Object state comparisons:
"""

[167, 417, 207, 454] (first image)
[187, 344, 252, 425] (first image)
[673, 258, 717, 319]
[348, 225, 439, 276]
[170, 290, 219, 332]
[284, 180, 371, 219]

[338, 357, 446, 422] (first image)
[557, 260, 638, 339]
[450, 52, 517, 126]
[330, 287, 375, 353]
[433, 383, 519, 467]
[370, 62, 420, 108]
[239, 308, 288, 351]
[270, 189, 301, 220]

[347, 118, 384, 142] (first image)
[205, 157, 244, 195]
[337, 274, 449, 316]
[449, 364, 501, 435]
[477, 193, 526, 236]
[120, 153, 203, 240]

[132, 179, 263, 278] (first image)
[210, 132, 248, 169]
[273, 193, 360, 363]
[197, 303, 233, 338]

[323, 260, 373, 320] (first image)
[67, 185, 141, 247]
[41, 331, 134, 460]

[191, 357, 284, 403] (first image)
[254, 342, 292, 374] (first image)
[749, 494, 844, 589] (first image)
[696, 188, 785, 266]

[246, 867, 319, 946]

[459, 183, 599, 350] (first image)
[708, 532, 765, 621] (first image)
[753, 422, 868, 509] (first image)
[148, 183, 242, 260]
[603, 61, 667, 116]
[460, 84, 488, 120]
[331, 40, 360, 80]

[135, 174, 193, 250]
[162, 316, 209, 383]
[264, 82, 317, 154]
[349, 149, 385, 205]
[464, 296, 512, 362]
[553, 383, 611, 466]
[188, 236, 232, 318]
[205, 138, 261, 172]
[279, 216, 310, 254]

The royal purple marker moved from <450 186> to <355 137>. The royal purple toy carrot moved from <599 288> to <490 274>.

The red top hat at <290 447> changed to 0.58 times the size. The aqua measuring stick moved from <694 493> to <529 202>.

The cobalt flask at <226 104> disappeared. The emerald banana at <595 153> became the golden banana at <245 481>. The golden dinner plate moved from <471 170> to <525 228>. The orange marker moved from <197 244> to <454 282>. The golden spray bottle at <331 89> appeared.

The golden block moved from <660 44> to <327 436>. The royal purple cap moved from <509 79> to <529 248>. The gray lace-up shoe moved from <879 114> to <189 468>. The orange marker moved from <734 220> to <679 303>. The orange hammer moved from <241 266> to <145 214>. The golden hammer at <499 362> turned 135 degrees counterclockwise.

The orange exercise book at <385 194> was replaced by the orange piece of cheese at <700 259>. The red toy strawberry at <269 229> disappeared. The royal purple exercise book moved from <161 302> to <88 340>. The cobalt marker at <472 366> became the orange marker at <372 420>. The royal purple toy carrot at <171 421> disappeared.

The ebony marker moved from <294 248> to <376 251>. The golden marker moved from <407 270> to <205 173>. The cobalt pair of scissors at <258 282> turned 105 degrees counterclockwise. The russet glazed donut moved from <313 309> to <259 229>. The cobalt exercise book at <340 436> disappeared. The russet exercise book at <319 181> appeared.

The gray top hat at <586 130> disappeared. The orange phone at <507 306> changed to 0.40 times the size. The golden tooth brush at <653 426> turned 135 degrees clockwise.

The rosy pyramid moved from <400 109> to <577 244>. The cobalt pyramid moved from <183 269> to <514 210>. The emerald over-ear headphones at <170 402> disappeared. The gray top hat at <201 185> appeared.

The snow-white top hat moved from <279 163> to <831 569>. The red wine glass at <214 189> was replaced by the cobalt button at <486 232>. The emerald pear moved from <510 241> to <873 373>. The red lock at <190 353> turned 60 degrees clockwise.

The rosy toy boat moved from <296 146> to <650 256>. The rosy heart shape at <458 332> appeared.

"""

Pull every line containing "times" out of the records.

RESPONSE BOX:
The red top hat at <290 447> changed to 0.58 times the size. The aqua measuring stick moved from <694 493> to <529 202>.
The gray top hat at <586 130> disappeared. The orange phone at <507 306> changed to 0.40 times the size. The golden tooth brush at <653 426> turned 135 degrees clockwise.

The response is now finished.